Assigned task
Please copy every line from the following entries in which the word "plus" appears.

Records supplied

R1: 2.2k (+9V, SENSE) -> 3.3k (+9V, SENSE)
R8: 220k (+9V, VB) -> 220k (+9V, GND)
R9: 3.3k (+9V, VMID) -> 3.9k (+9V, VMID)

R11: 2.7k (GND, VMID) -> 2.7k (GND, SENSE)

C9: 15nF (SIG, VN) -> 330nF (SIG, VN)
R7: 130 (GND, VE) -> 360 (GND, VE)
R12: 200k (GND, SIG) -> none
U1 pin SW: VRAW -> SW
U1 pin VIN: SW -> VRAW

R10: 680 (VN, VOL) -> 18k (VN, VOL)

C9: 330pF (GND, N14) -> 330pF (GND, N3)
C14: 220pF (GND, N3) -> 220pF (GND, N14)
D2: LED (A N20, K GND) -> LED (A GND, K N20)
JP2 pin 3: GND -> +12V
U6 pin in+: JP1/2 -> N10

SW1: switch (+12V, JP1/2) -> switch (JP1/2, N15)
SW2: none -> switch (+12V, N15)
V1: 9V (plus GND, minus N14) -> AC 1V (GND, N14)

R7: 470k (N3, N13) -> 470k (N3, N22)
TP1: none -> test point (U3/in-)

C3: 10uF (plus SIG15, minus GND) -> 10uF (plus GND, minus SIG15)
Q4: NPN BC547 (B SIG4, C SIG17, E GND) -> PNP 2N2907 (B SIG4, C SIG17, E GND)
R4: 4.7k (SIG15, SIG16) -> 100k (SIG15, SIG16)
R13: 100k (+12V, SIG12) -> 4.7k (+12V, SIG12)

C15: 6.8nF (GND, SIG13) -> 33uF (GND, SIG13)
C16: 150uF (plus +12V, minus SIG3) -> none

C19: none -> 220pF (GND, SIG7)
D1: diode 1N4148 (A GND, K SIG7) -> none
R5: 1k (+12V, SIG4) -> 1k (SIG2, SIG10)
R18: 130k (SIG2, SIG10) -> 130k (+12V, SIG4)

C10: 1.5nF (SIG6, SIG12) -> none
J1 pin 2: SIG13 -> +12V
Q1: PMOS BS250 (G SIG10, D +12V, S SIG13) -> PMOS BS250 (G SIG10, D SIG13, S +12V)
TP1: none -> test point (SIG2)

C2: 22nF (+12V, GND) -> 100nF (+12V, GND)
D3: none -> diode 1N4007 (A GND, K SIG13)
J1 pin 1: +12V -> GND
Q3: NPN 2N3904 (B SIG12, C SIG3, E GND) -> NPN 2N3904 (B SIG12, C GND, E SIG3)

Reply to the task
V1: 9V (plus GND, minus N14) -> AC 1V (GND, N14)
C3: 10uF (plus SIG15, minus GND) -> 10uF (plus GND, minus SIG15)
C16: 150uF (plus +12V, minus SIG3) -> none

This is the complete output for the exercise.